▶ **Action item**
Reproduce exactly the lines below, from the first one through the line containing "none -> red brick C3:C5 level 3", and omit any pictures.

+++++

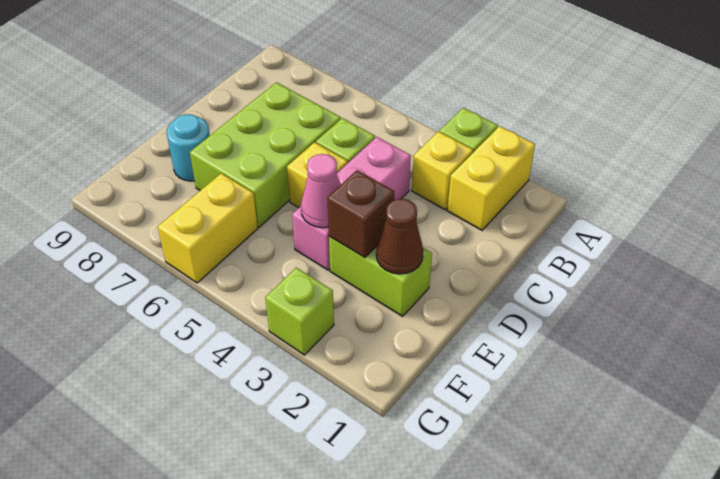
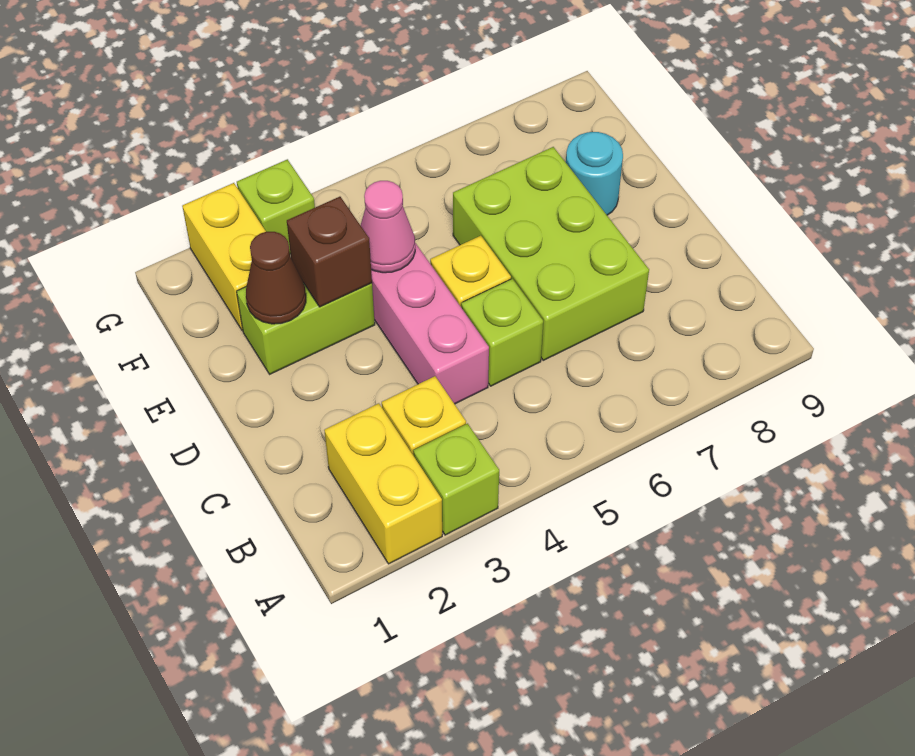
yellow brick F6:G6 level 1 -> yellow brick F2:G2 level 1

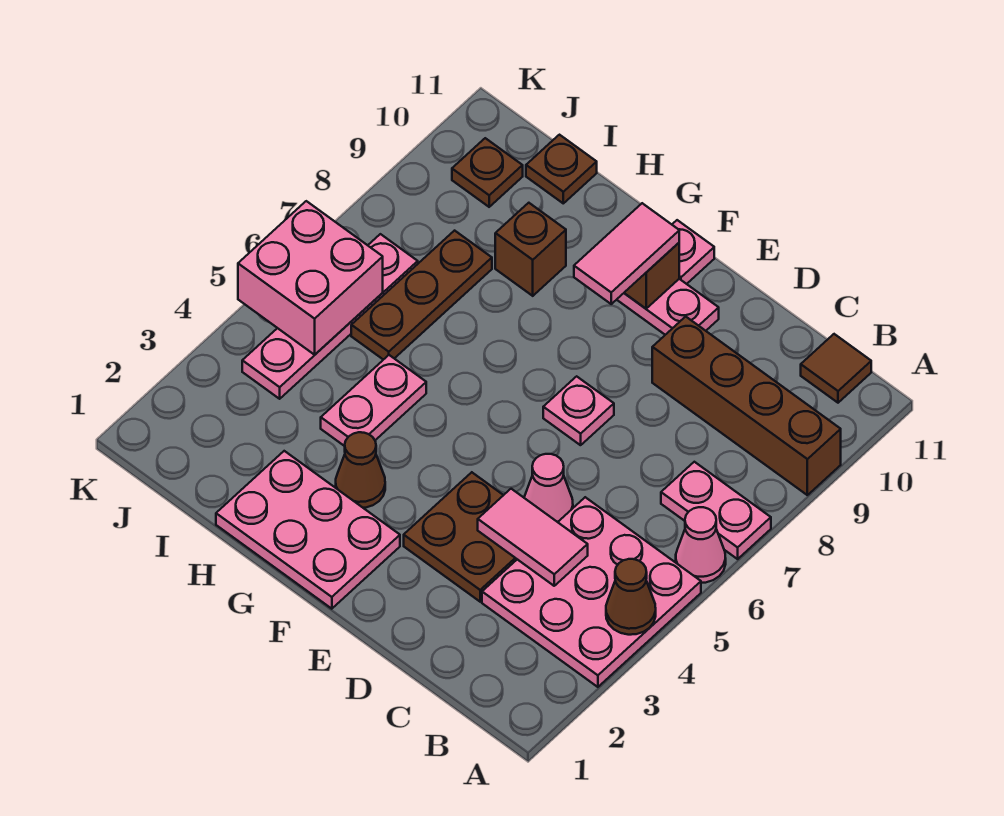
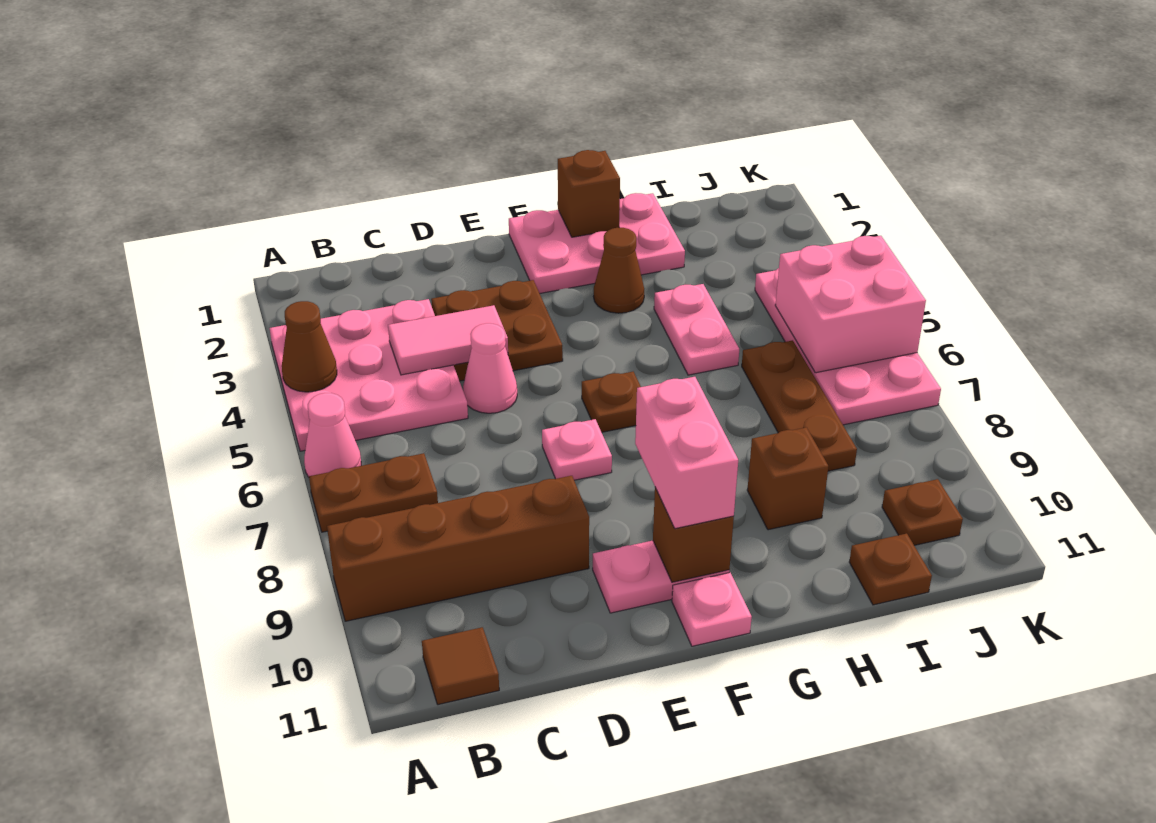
pink plate A7:B7 level 1 -> brown plate A7:B7 level 1
none -> brown plate F6 level 1
pink tile F9:F10 level 3 -> pink brick F9:F10 level 3
none -> brown brick G1 level 2
pink plate J4:J7 level 1 -> pink plate J4:K7 level 1

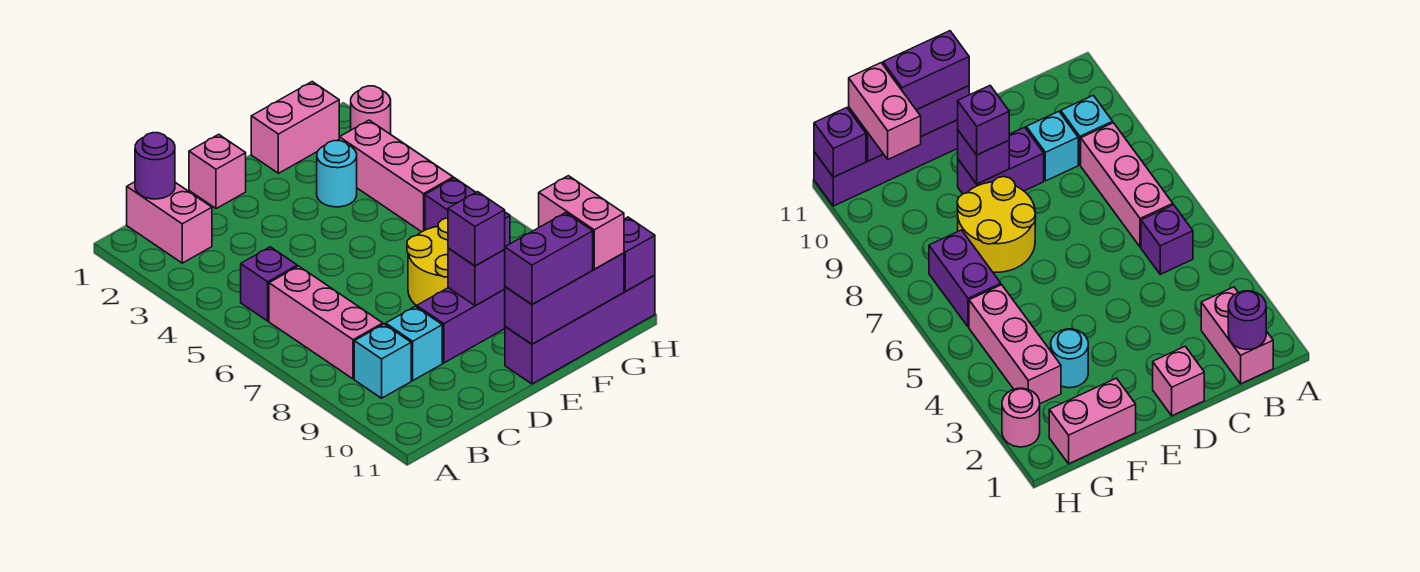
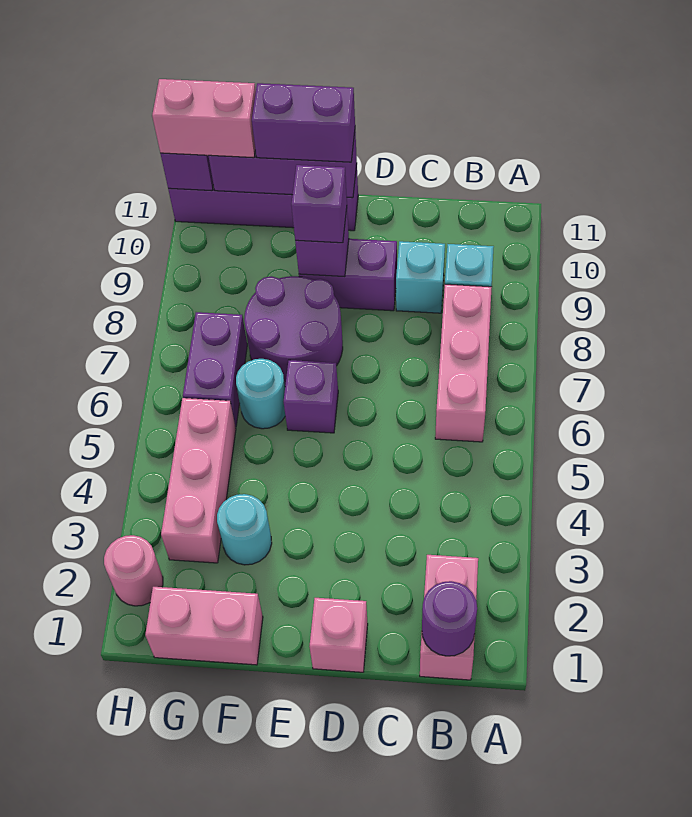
purple brick B5 level 1 -> purple brick E6 level 1
yellow round brick E7:F8 level 1 -> purple round brick E7:F8 level 1
none -> cyan round brick F6 level 1
pink brick G10:G11 level 3 -> pink brick G11:H11 level 3

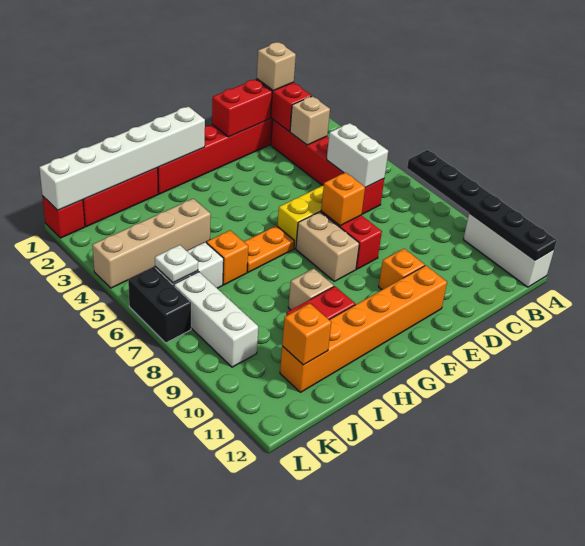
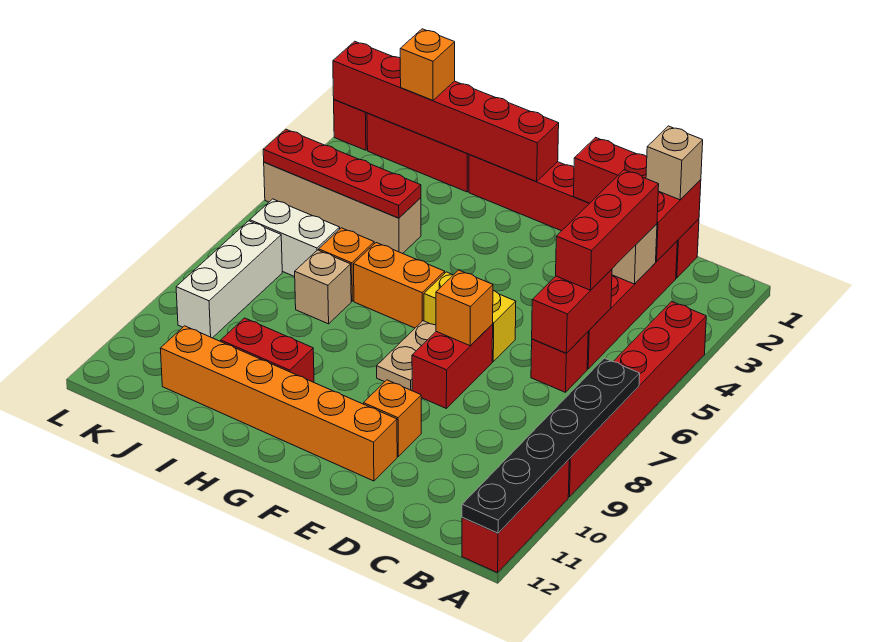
none -> red brick A4:A9 level 1
white brick A10:A12 level 1 -> red brick A10:A12 level 1
none -> red brick C3:C5 level 3
white brick C5:C6 level 2 -> red brick C5:C6 level 2
tan brick F7:F8 level 1 -> tan plate F7:F8 level 1
white brick G1:L1 level 2 -> red brick G1:L1 level 2
orange plate G6:H6 level 1 -> orange brick G6:H6 level 1
tan brick H9 level 1 -> tan brick I7 level 1
none -> red plate I4:L4 level 2
orange brick J11 level 2 -> orange brick J1 level 3
white plate K6 level 2 -> none
black brick L6:L7 level 1 -> none

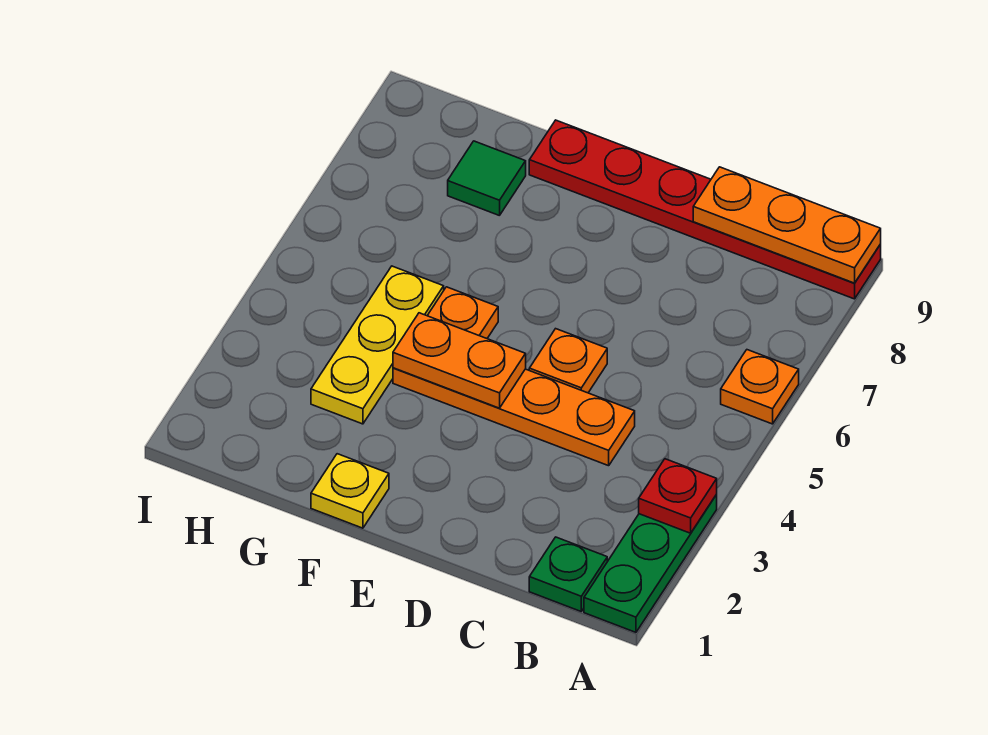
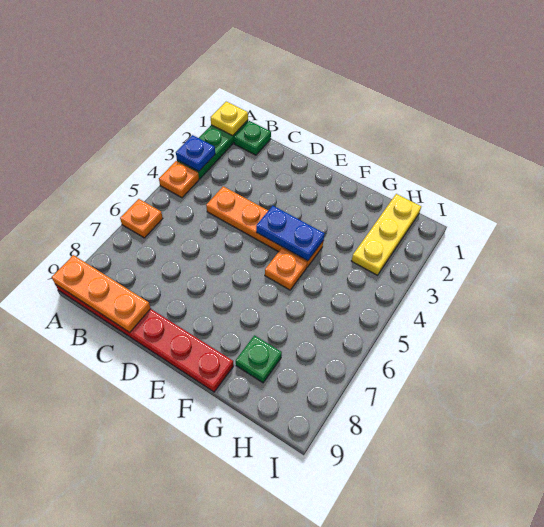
red plate A3 level 2 -> blue plate A3 level 2
orange plate D5 level 1 -> orange plate A4 level 1
orange plate E4:F4 level 2 -> blue plate E4:F4 level 2
yellow plate F1 level 1 -> yellow plate A1 level 2
yellow plate G3:G5 level 1 -> yellow plate H1:H3 level 1
green tile G8 level 1 -> green plate G8 level 1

+++++

▶ **Response area**
yellow brick F6:G6 level 1 -> yellow brick F2:G2 level 1

pink plate A7:B7 level 1 -> brown plate A7:B7 level 1
none -> brown plate F6 level 1
pink tile F9:F10 level 3 -> pink brick F9:F10 level 3
none -> brown brick G1 level 2
pink plate J4:J7 level 1 -> pink plate J4:K7 level 1

purple brick B5 level 1 -> purple brick E6 level 1
yellow round brick E7:F8 level 1 -> purple round brick E7:F8 level 1
none -> cyan round brick F6 level 1
pink brick G10:G11 level 3 -> pink brick G11:H11 level 3

none -> red brick A4:A9 level 1
white brick A10:A12 level 1 -> red brick A10:A12 level 1
none -> red brick C3:C5 level 3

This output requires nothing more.